#### Task details
Write every line of the following listing exactly as it reads.
──────────
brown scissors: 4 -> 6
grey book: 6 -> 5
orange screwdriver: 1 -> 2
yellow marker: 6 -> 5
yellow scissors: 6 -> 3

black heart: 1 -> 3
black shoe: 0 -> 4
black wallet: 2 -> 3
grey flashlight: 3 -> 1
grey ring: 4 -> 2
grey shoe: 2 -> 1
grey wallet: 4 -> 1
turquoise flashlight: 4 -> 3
──────────
#### Result
brown scissors: 4 -> 6
grey book: 6 -> 5
orange screwdriver: 1 -> 2
yellow marker: 6 -> 5
yellow scissors: 6 -> 3

black heart: 1 -> 3
black shoe: 0 -> 4
black wallet: 2 -> 3
grey flashlight: 3 -> 1
grey ring: 4 -> 2
grey shoe: 2 -> 1
grey wallet: 4 -> 1
turquoise flashlight: 4 -> 3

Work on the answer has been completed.